> Work request: Repeat the records below word for word, but start at the line that contains "SW2: button (NET5, NET10)", stop after the last line, and include nothing else.

> Given data:
▬▬▬

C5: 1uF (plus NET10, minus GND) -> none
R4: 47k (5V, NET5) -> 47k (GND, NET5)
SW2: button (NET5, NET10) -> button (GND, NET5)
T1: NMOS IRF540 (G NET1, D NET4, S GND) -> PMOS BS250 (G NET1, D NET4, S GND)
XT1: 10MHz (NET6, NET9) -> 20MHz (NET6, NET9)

▬▬▬

> Solved problem:
SW2: button (NET5, NET10) -> button (GND, NET5)
T1: NMOS IRF540 (G NET1, D NET4, S GND) -> PMOS BS250 (G NET1, D NET4, S GND)
XT1: 10MHz (NET6, NET9) -> 20MHz (NET6, NET9)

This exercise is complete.